### Given records
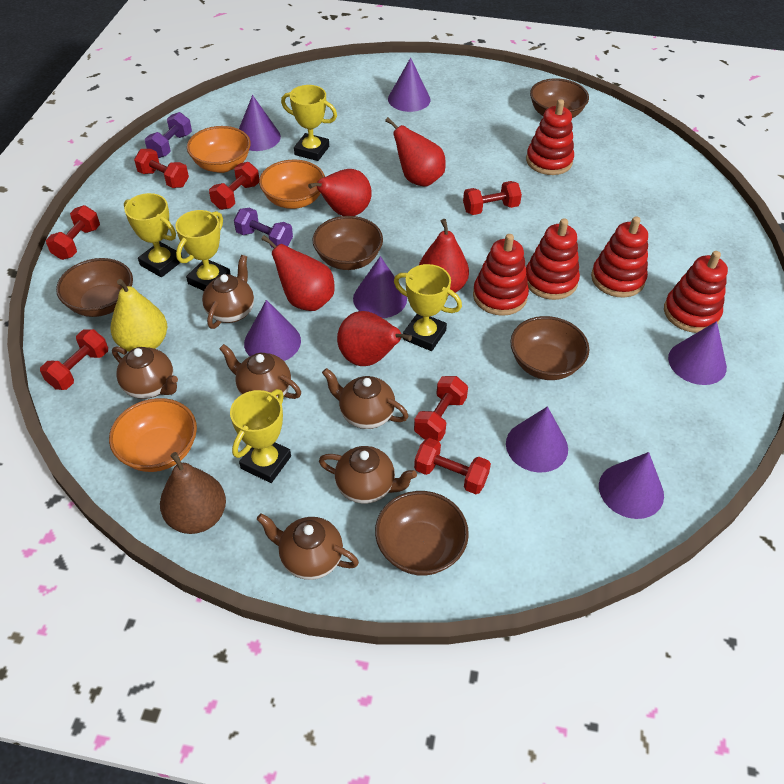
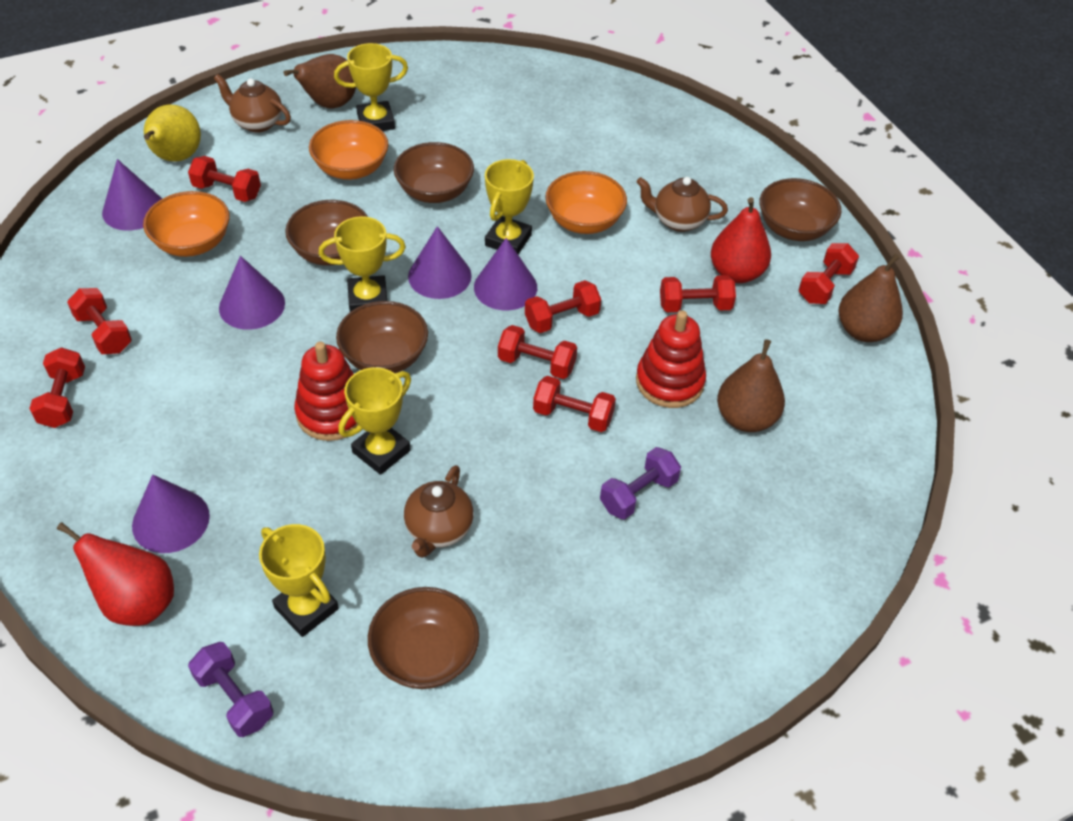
brown pear: 1 -> 3
brown teapot: 6 -> 3
purple cone: 7 -> 5
red dumbbell: 7 -> 8
red pear: 5 -> 2
red stacking toy: 5 -> 2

### Task brief
When copying the records above, please match them exactly but leave out all pictures.

### Worked solution
brown pear: 1 -> 3
brown teapot: 6 -> 3
purple cone: 7 -> 5
red dumbbell: 7 -> 8
red pear: 5 -> 2
red stacking toy: 5 -> 2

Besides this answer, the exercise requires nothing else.